Job =
Quote, word for word, every line starting at the line that contains "(475, 280) = (463, 288): orange" and ending with the last line of the records; include both of these lines and no others.

Available data =
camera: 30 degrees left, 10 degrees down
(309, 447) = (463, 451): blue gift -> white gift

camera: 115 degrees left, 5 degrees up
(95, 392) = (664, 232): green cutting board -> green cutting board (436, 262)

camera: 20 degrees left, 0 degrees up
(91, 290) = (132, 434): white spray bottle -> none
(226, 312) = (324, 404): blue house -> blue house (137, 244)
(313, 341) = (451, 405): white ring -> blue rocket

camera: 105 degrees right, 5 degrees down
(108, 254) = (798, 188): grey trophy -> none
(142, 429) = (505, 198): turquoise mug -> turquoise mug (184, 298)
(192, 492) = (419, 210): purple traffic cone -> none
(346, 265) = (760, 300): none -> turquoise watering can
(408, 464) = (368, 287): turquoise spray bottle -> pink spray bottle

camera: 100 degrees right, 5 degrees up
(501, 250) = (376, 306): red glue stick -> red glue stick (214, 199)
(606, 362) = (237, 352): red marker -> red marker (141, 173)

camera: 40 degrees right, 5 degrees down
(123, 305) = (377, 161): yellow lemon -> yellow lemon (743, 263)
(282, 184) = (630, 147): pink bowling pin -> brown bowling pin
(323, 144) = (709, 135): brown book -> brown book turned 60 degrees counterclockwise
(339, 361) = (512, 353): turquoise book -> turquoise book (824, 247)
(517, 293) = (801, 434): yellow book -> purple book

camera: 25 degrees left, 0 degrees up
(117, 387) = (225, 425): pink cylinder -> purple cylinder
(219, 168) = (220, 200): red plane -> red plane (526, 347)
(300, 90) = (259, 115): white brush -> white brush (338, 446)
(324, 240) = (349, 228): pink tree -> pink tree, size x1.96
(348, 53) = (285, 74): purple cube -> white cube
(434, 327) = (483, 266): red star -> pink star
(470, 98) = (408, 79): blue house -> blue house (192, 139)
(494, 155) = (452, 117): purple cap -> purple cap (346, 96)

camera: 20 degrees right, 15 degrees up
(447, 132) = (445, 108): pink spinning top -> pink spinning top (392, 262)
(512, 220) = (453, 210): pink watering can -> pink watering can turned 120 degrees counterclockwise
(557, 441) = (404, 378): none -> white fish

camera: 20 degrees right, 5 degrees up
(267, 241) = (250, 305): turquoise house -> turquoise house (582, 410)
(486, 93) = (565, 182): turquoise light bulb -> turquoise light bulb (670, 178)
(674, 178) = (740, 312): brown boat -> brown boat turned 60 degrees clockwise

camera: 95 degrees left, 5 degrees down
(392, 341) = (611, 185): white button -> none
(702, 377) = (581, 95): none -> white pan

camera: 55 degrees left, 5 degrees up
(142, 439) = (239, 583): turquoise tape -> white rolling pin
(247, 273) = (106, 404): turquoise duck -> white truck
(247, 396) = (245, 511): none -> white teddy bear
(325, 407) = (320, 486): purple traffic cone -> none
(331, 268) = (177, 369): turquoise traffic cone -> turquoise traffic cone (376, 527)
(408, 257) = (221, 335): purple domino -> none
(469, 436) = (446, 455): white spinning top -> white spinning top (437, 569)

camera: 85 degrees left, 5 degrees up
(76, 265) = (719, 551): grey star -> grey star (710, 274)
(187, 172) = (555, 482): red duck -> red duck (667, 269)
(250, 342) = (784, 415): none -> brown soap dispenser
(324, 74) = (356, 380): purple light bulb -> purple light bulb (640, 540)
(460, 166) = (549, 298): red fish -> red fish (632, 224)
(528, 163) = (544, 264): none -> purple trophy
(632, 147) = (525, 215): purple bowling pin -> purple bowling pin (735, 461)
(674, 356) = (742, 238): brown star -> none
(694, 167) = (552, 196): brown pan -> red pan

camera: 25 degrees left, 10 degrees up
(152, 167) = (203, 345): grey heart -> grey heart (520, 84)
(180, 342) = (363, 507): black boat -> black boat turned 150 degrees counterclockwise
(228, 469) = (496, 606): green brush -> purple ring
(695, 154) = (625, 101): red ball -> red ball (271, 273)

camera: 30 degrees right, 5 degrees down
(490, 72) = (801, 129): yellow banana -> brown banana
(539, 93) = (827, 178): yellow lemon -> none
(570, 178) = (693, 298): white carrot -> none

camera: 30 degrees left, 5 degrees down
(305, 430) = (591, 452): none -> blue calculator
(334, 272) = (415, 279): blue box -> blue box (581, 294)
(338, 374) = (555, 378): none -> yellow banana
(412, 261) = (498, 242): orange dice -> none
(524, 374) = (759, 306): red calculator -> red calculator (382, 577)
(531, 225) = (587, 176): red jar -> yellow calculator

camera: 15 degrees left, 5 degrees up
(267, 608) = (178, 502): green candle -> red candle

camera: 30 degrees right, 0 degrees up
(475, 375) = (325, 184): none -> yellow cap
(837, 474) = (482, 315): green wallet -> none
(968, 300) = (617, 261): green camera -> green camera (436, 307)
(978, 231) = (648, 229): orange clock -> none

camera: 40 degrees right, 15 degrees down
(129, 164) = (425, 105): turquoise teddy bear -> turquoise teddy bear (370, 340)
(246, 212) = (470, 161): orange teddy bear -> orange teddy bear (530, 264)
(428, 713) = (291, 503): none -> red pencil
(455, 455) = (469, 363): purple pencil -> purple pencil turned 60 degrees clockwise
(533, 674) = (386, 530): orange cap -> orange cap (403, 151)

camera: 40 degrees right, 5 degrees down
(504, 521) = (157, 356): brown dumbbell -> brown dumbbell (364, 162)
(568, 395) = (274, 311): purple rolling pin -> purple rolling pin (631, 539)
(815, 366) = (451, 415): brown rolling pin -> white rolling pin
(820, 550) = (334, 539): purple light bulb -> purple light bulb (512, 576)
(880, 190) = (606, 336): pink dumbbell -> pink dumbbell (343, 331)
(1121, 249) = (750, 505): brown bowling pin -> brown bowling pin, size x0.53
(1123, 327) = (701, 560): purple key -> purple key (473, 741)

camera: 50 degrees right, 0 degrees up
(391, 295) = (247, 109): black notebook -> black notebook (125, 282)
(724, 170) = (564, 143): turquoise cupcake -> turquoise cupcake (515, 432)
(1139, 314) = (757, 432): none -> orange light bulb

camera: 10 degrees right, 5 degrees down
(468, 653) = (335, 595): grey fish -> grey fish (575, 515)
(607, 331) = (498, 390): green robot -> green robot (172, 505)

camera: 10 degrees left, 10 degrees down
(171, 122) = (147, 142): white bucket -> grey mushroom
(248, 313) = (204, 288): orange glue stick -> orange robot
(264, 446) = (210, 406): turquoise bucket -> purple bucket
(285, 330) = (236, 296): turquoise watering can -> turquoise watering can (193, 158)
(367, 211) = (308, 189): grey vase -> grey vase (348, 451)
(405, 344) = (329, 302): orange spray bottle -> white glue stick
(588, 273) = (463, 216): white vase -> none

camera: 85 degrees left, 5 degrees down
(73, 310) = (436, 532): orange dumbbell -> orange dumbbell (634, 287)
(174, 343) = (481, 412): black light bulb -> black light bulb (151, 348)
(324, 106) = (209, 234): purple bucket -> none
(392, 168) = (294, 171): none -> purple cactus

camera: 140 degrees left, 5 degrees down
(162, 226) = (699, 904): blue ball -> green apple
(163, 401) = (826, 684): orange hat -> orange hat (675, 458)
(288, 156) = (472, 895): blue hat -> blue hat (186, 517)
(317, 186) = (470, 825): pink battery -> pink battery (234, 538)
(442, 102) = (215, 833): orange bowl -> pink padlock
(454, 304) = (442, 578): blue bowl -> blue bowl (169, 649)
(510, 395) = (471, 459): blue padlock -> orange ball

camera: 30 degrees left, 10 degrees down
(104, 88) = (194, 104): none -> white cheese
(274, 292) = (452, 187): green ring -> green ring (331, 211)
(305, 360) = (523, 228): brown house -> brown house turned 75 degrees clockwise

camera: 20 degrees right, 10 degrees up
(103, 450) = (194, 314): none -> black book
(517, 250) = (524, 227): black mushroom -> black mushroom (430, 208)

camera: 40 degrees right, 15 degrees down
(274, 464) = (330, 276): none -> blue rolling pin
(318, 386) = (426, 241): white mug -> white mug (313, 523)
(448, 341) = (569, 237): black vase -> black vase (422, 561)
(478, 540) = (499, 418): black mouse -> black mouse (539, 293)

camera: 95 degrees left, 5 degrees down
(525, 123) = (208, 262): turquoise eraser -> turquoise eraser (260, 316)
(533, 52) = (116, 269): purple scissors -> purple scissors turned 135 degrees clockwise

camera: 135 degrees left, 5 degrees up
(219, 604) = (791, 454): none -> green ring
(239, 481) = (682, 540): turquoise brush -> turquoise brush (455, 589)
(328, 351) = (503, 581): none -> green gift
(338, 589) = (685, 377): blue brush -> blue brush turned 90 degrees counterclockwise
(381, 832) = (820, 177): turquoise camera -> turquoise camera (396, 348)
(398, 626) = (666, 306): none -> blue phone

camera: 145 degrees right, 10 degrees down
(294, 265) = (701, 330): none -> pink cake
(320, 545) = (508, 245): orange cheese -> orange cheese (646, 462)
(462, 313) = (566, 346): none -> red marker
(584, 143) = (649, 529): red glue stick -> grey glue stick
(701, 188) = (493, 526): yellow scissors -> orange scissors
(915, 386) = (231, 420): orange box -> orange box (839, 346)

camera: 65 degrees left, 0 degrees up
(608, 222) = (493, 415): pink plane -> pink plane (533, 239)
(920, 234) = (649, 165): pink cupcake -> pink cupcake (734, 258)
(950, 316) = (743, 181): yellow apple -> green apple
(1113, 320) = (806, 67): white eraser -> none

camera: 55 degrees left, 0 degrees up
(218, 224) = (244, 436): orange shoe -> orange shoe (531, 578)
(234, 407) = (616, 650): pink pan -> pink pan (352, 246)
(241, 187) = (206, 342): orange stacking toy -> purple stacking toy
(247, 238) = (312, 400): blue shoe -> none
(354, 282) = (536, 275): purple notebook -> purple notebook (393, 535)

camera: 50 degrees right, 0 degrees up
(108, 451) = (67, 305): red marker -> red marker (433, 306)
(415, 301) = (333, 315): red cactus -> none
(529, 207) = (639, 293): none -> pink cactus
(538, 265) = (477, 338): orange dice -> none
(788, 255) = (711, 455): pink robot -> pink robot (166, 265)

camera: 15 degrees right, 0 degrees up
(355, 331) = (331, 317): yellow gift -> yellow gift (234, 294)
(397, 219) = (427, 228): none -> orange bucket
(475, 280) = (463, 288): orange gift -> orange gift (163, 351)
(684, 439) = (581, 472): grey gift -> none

Output for this task =
(475, 280) = (463, 288): orange gift -> orange gift (163, 351)
(684, 439) = (581, 472): grey gift -> none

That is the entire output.